[Drawing revision comparisons]
▬▬▬▬▬▬▬▬▬▬

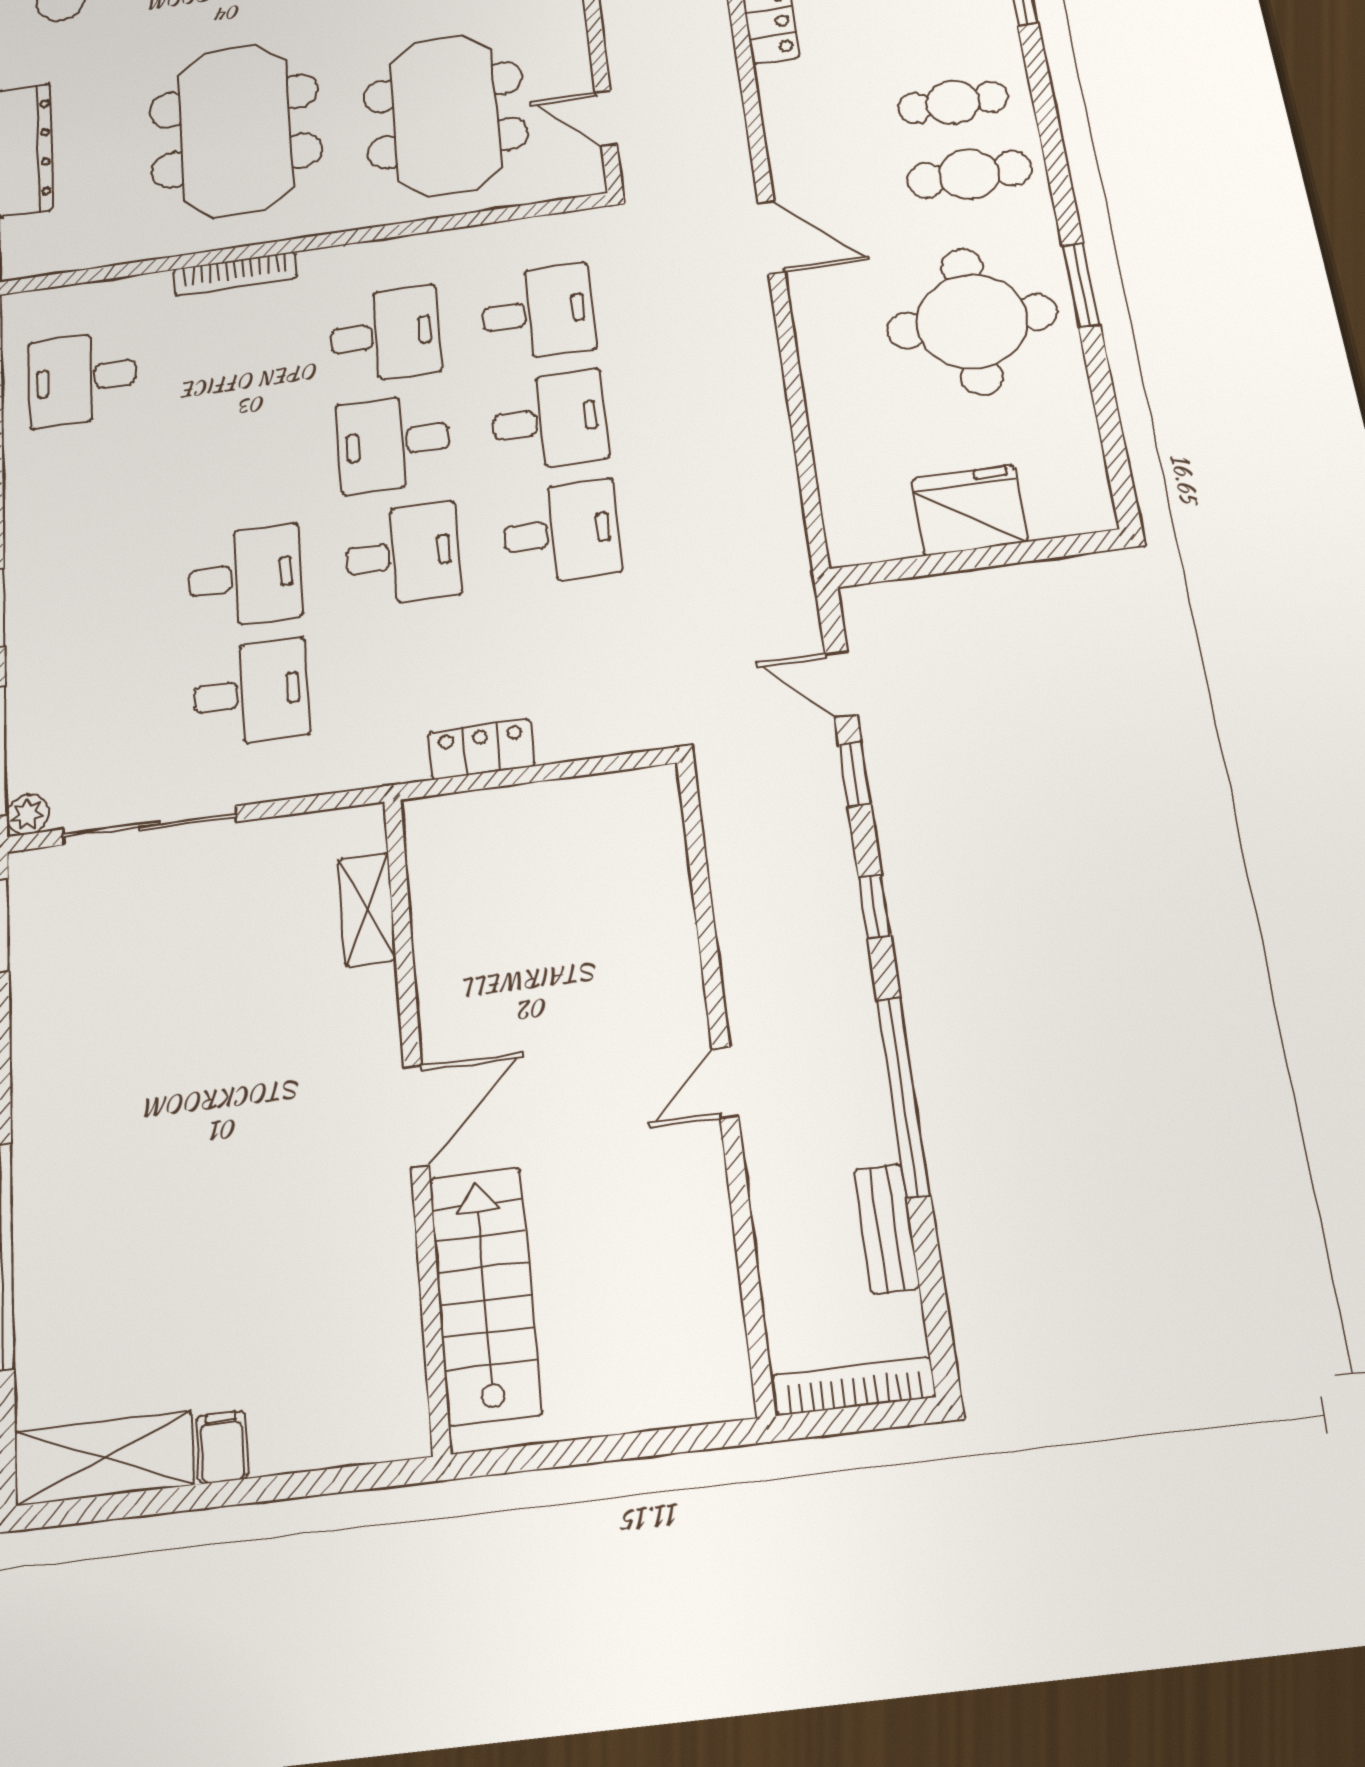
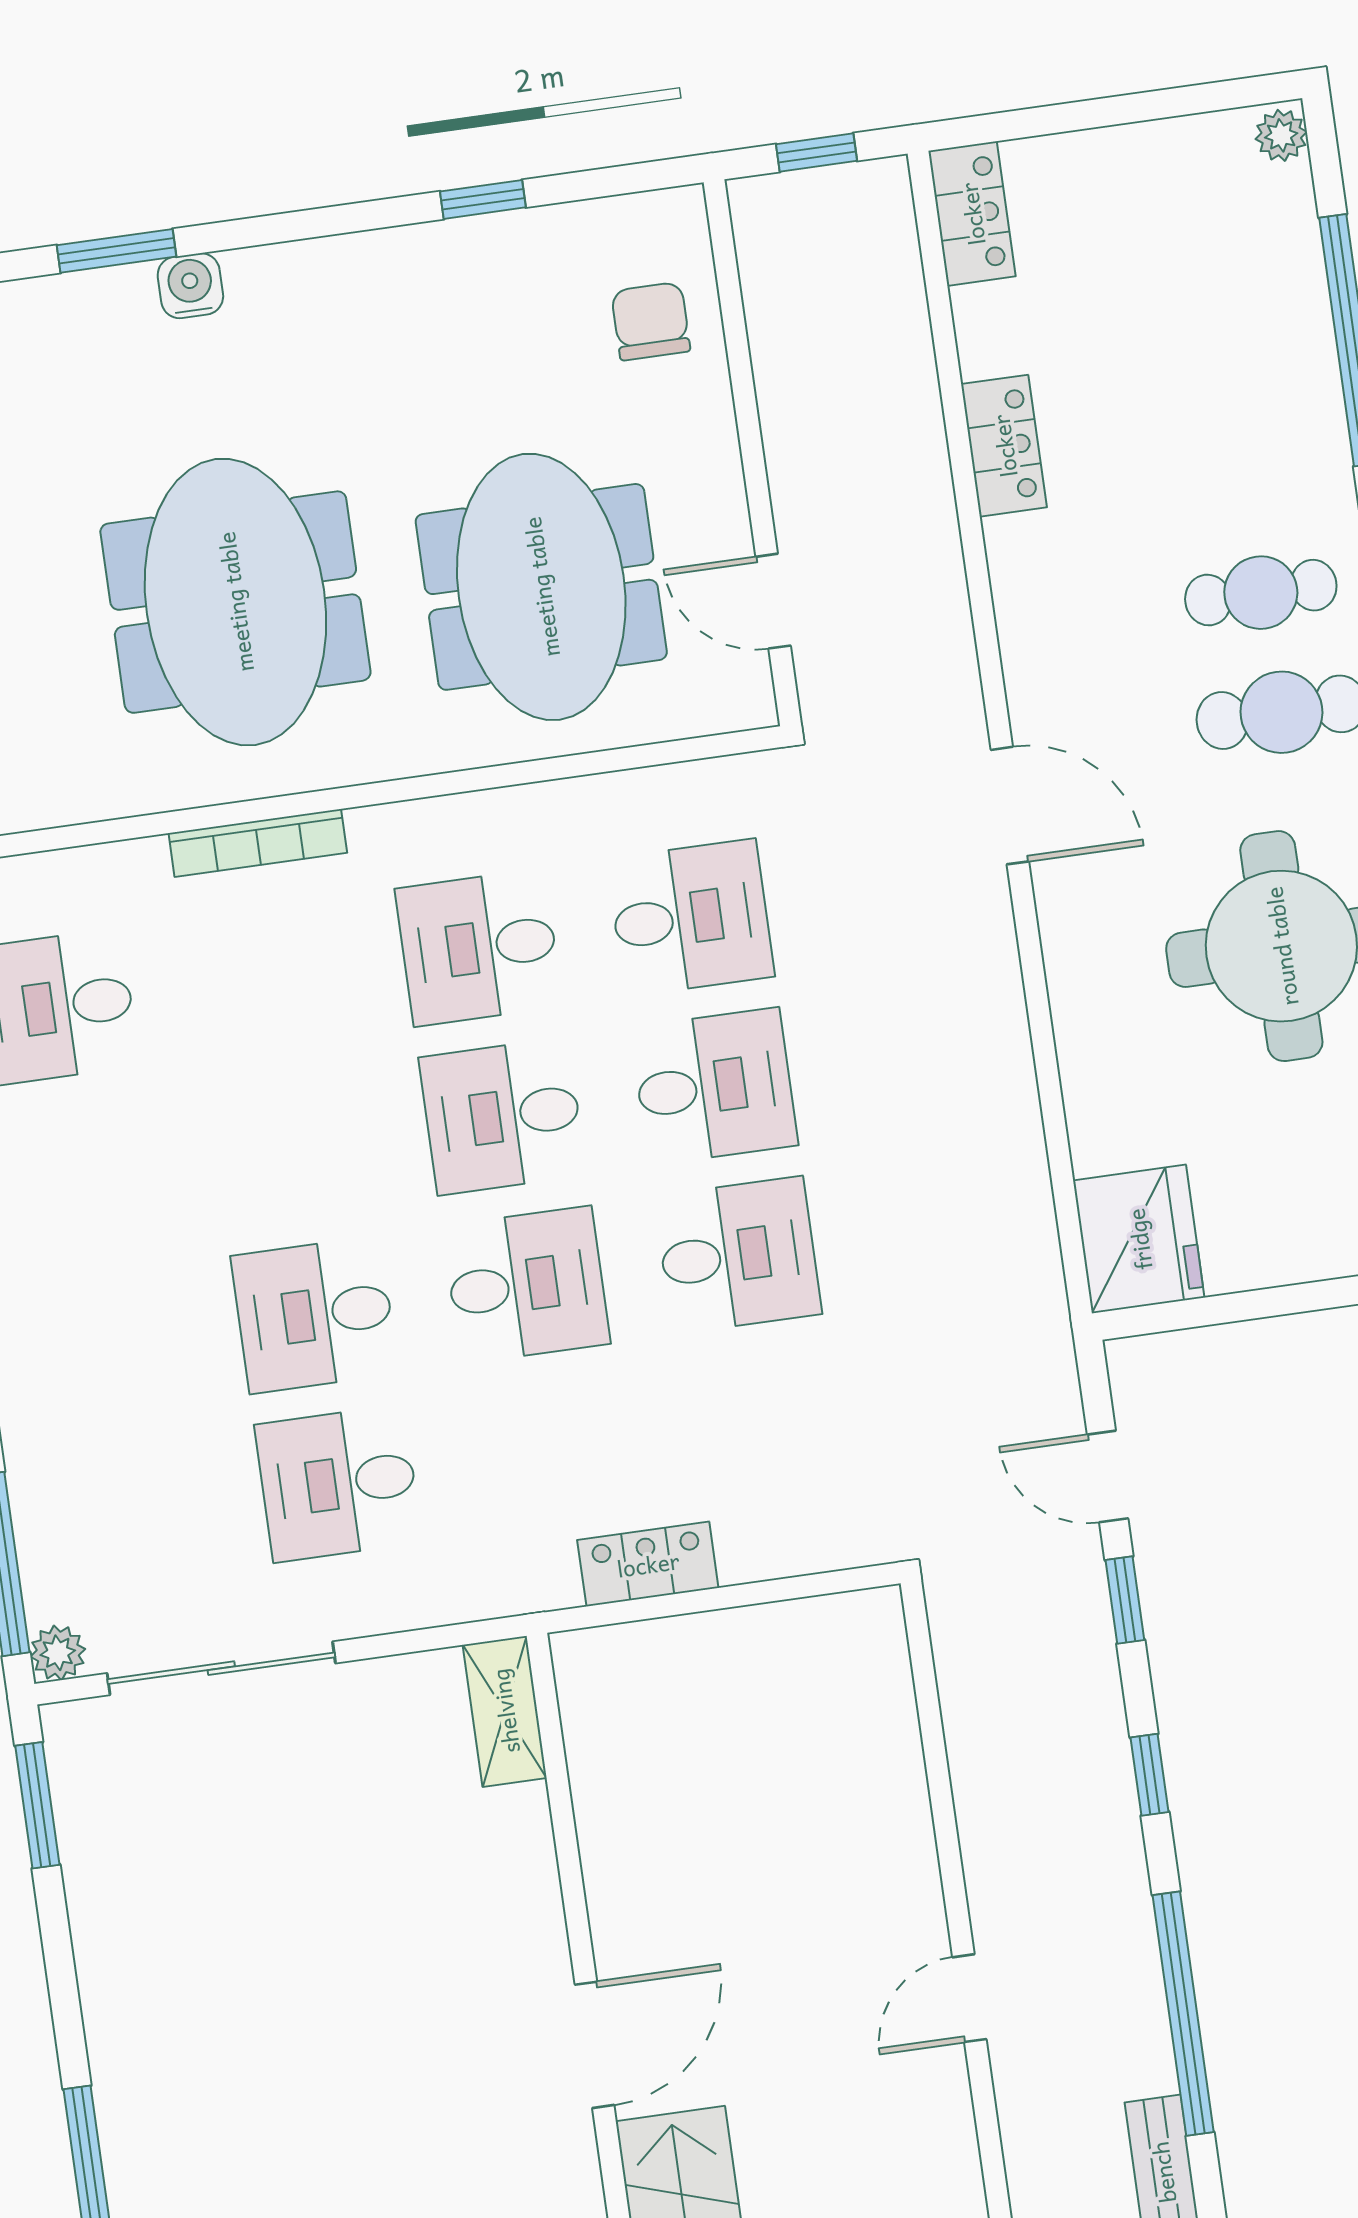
desk: (385, 335) -> (479, 947), turned 180
fridge: (969, 510) -> (1139, 1239), moved, turned 90
desk: (245, 577) -> (315, 1315), turned 180
desk: (251, 693) -> (338, 1483), turned 180
shelving: (367, 909) -> (505, 1711), moved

▬▬▬▬▬▬▬▬▬▬

EXERCISE DIRECTIONS. Every record is to be restated word for word, with the pictures left out.

FINISHED EXERCISE.
desk: (385, 335) -> (479, 947), turned 180
fridge: (969, 510) -> (1139, 1239), moved, turned 90
desk: (245, 577) -> (315, 1315), turned 180
desk: (251, 693) -> (338, 1483), turned 180
shelving: (367, 909) -> (505, 1711), moved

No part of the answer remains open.